- **GIVEN DATA**
_ _ _ _

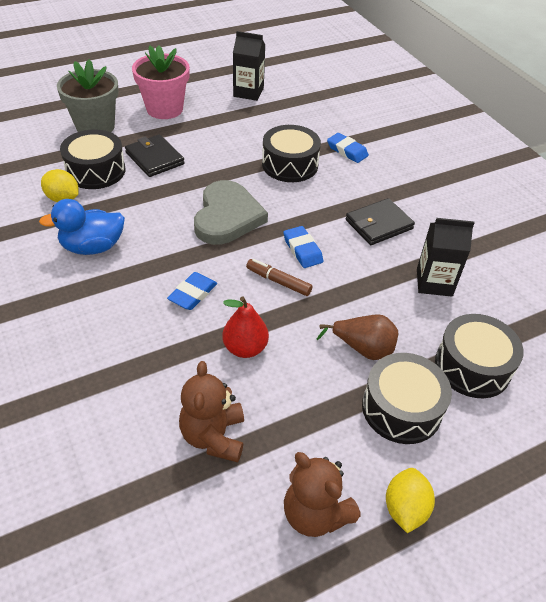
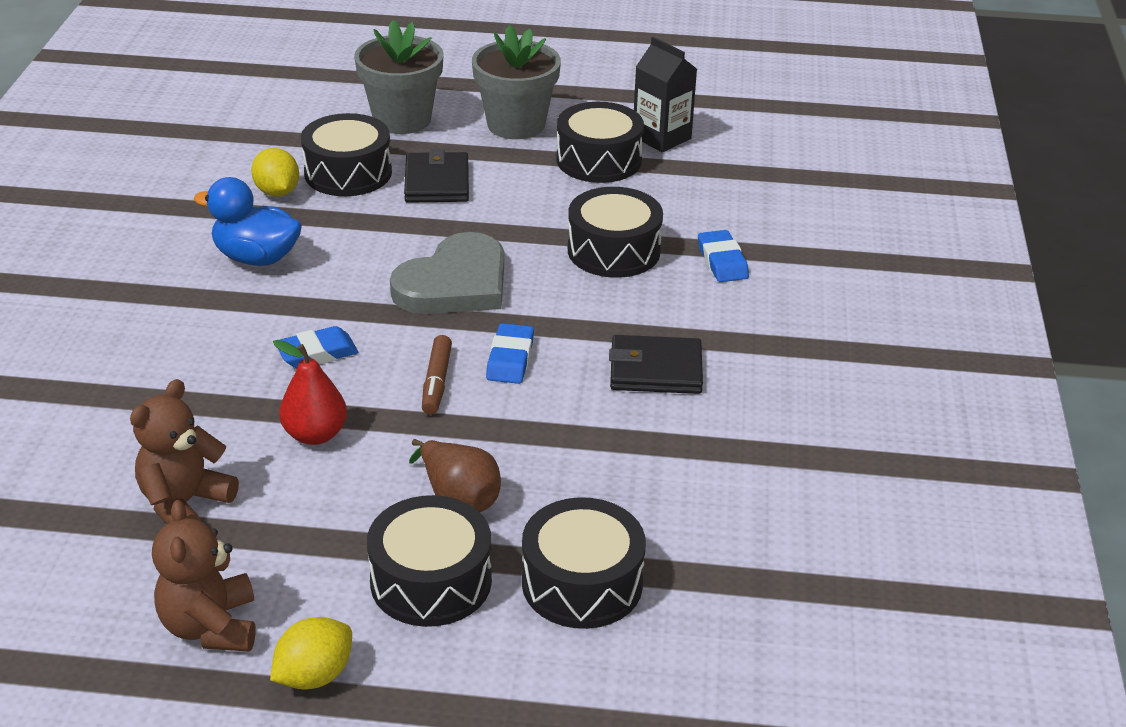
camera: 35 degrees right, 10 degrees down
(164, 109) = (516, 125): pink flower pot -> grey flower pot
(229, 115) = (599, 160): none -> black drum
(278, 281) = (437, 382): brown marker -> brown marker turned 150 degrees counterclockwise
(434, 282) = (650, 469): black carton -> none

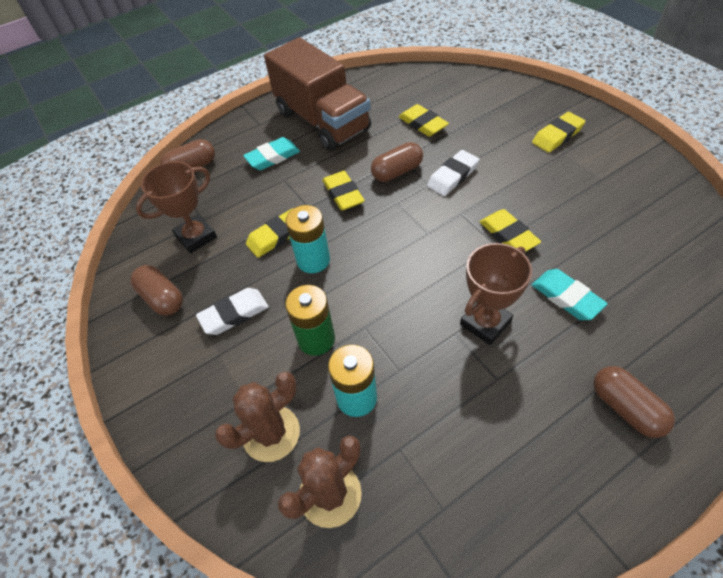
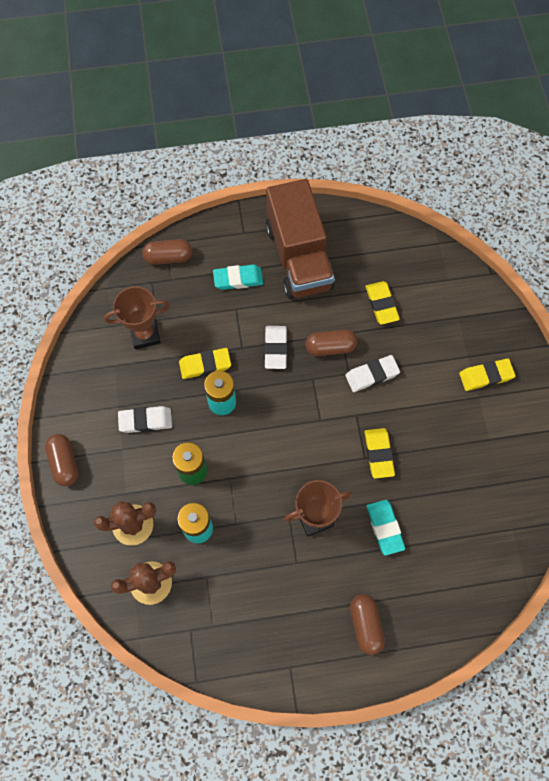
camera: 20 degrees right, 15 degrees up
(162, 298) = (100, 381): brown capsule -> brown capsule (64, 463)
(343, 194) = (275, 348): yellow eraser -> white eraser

_ _ _ _

Nothing but the text of the listing should be set down, exactly, with the pictures left behind.

- **TASK ANSWER**
camera: 35 degrees right, 10 degrees down
(164, 109) = (516, 125): pink flower pot -> grey flower pot
(229, 115) = (599, 160): none -> black drum
(278, 281) = (437, 382): brown marker -> brown marker turned 150 degrees counterclockwise
(434, 282) = (650, 469): black carton -> none

camera: 20 degrees right, 15 degrees up
(162, 298) = (100, 381): brown capsule -> brown capsule (64, 463)
(343, 194) = (275, 348): yellow eraser -> white eraser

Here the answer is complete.